• [PROBLEM STATEMENT] Return the full listing exactly as it is written.

★ ★ ★ ★ ★ ★ ★

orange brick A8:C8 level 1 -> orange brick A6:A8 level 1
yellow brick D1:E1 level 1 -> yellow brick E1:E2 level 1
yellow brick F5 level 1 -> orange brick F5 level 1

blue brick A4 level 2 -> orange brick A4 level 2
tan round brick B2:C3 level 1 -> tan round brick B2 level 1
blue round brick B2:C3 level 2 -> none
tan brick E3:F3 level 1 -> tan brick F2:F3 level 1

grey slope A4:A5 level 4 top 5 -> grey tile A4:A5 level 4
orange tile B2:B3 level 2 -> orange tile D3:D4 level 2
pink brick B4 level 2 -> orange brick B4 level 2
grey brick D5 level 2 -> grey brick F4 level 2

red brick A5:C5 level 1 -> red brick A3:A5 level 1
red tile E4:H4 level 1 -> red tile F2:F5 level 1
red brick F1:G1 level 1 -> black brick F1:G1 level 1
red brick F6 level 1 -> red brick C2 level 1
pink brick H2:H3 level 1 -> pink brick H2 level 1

★ ★ ★ ★ ★ ★ ★

• [EXERCISE SOLUTION]
orange brick A8:C8 level 1 -> orange brick A6:A8 level 1
yellow brick D1:E1 level 1 -> yellow brick E1:E2 level 1
yellow brick F5 level 1 -> orange brick F5 level 1

blue brick A4 level 2 -> orange brick A4 level 2
tan round brick B2:C3 level 1 -> tan round brick B2 level 1
blue round brick B2:C3 level 2 -> none
tan brick E3:F3 level 1 -> tan brick F2:F3 level 1

grey slope A4:A5 level 4 top 5 -> grey tile A4:A5 level 4
orange tile B2:B3 level 2 -> orange tile D3:D4 level 2
pink brick B4 level 2 -> orange brick B4 level 2
grey brick D5 level 2 -> grey brick F4 level 2

red brick A5:C5 level 1 -> red brick A3:A5 level 1
red tile E4:H4 level 1 -> red tile F2:F5 level 1
red brick F1:G1 level 1 -> black brick F1:G1 level 1
red brick F6 level 1 -> red brick C2 level 1
pink brick H2:H3 level 1 -> pink brick H2 level 1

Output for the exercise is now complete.